◆ **DESCRIPTION OF THE TASK**: Only lines holding the word "yellow" are wanted from the records; copy all of them.

[Object change listings]
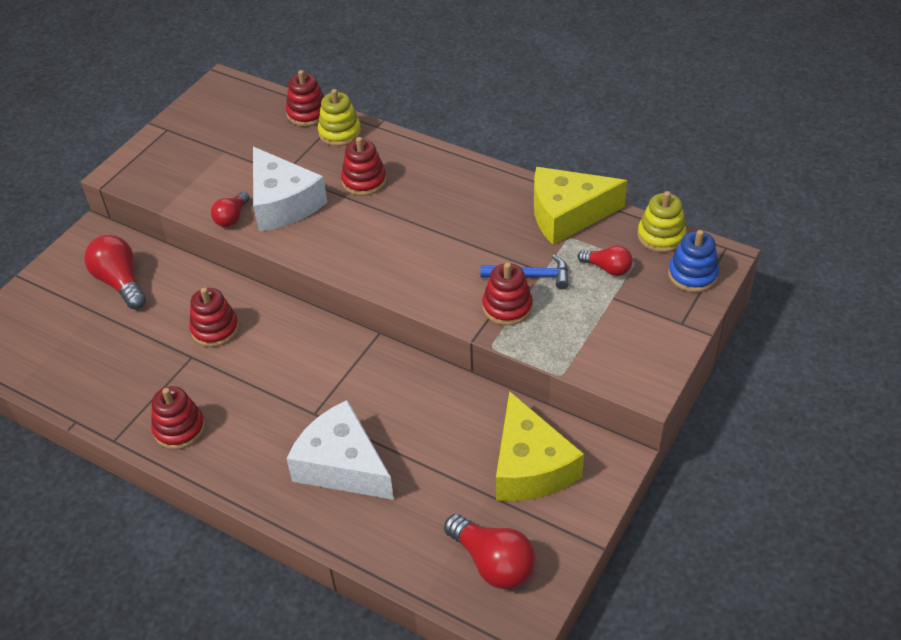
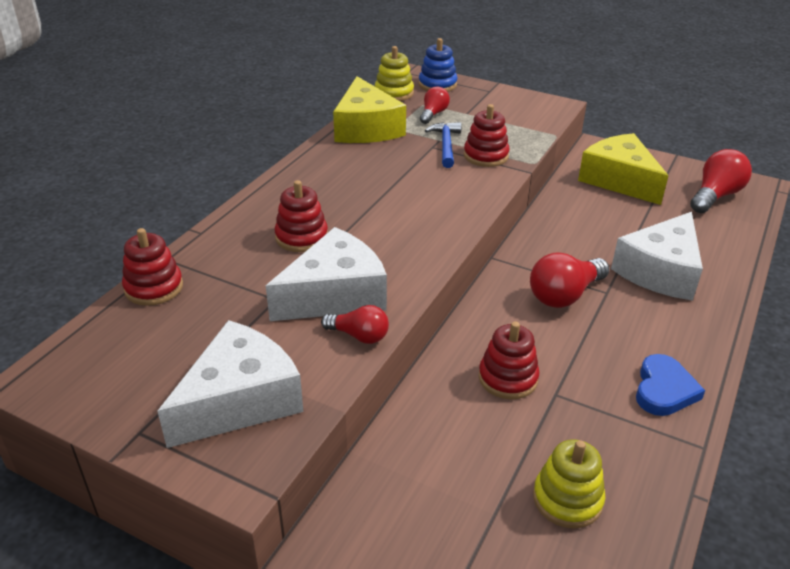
camera: 95 degrees left, 10 degrees down
red light bulb [84,235,146,309] -> red light bulb moved to [530,252,609,308]
red stacking toy [151,386,205,450] -> blue heart [636,354,705,416]
yellow stacking toy [318,89,361,146] -> yellow stacking toy moved to [533,439,605,529]
yellow cheese [496,391,584,501] -> yellow cheese turned 105 degrees counterclockwise [578,133,668,205]
none -> white cheese [157,320,303,448]

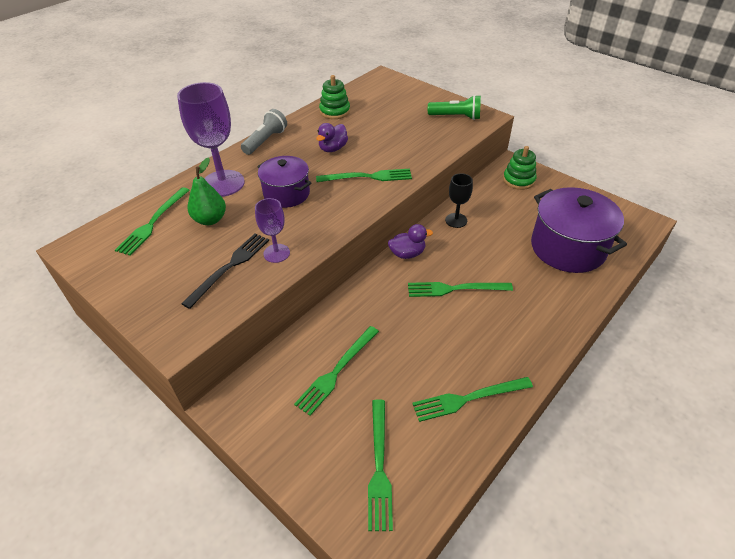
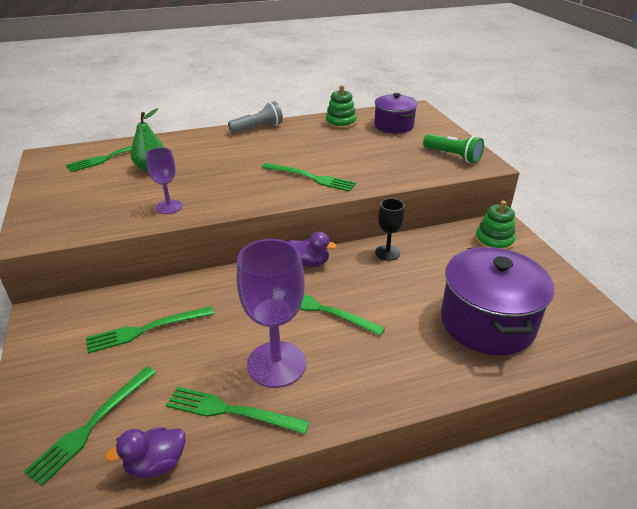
camera: 30 degrees right, 10 degrees down
purple goblet [177,82,245,197] -> purple goblet moved to [237,239,306,388]
black fork [181,233,269,309] -> none
purple pot [257,156,311,208] -> purple pot moved to [374,93,418,133]
purple duck [316,123,348,152] -> purple duck moved to [105,427,185,478]

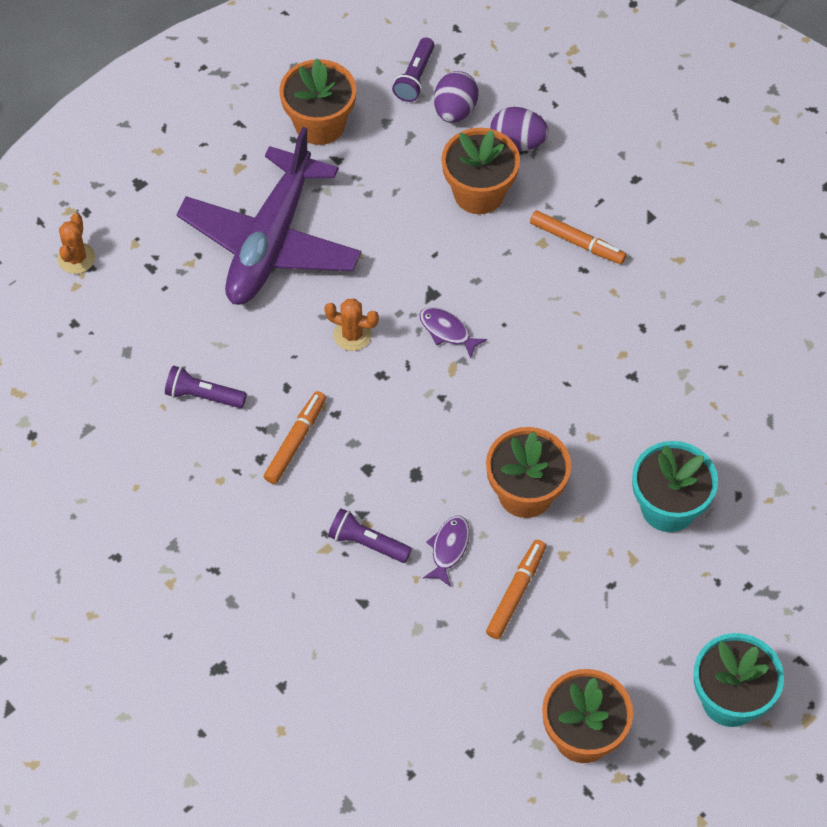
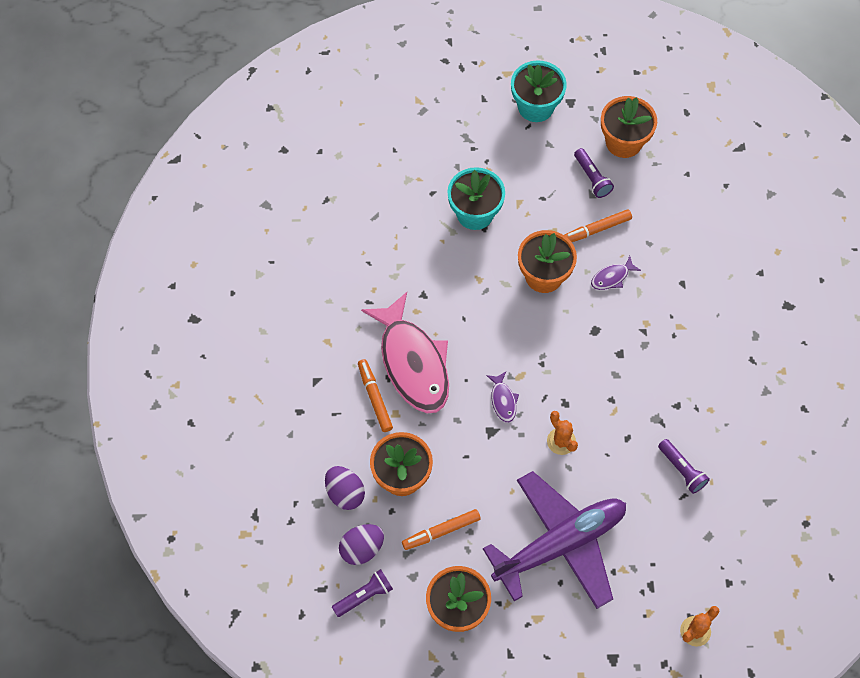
camera: 140 degrees left, 5 degrees up
orange marker [264,391,326,484] -> orange marker moved to [402,509,481,550]
purple flashlight [328,508,412,563] -> purple flashlight moved to [574,148,614,198]
none -> pink fish [361,292,449,414]

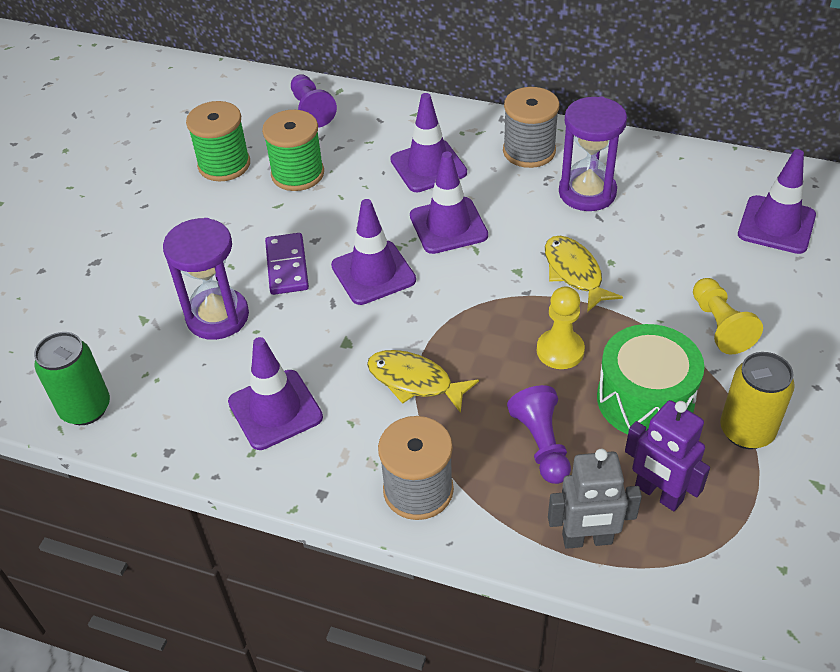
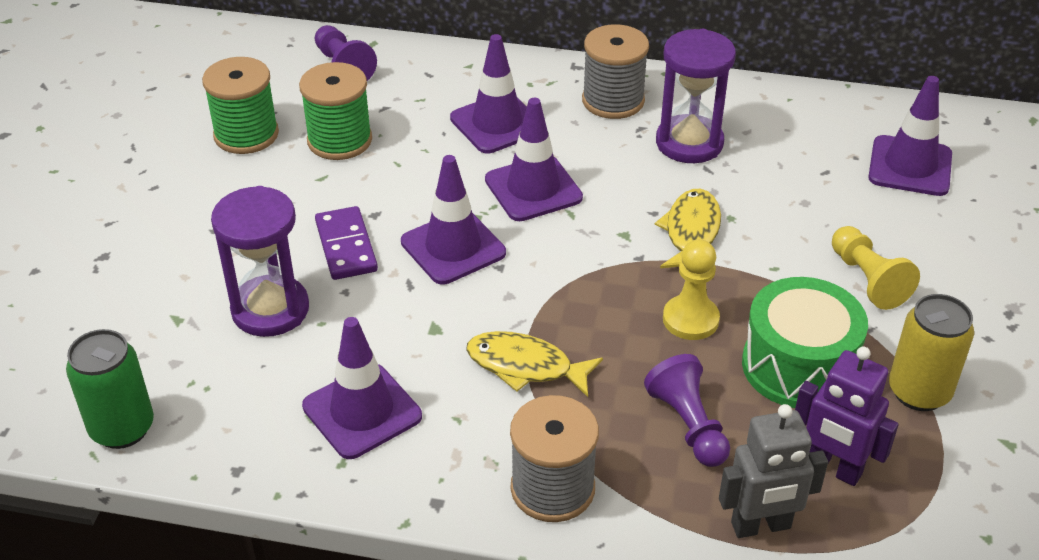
camera: 10 degrees left, 5 degrees down
yellow fish [545,236,623,312] -> yellow fish turned 45 degrees clockwise [655,189,721,268]

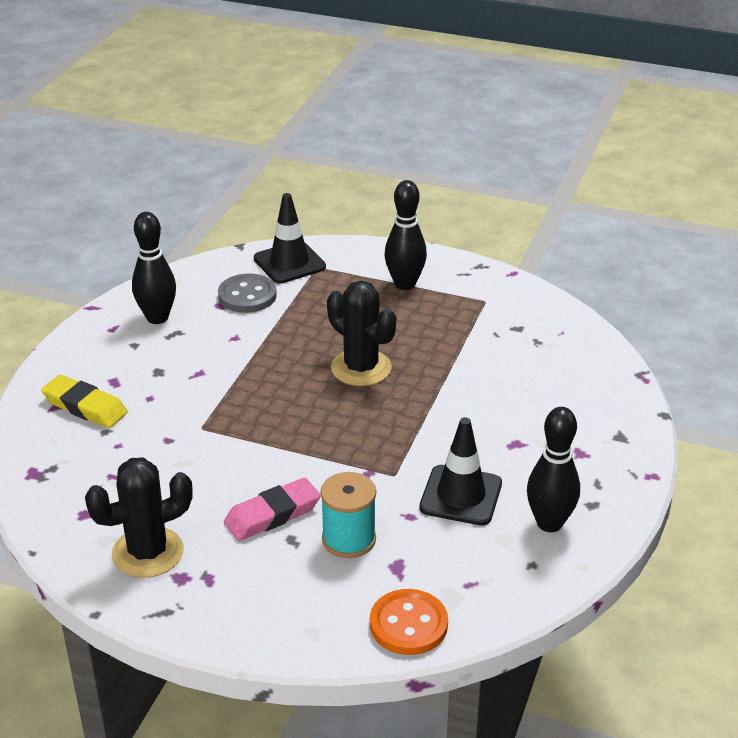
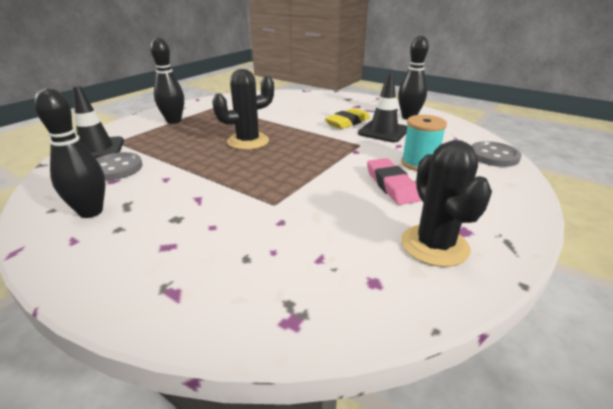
camera: 75 degrees left, 5 degrees down
yellow eraser [41,375,127,428] -> yellow eraser moved to [325,108,370,129]
orange button [370,589,448,655] -> grey button [471,141,521,167]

◆ **RESULT FOR THIS EXERCISE**:
yellow stacking toy [318,89,361,146] -> yellow stacking toy moved to [533,439,605,529]
yellow cheese [496,391,584,501] -> yellow cheese turned 105 degrees counterclockwise [578,133,668,205]
yellow fish [545,236,623,312] -> yellow fish turned 45 degrees clockwise [655,189,721,268]
yellow eraser [41,375,127,428] -> yellow eraser moved to [325,108,370,129]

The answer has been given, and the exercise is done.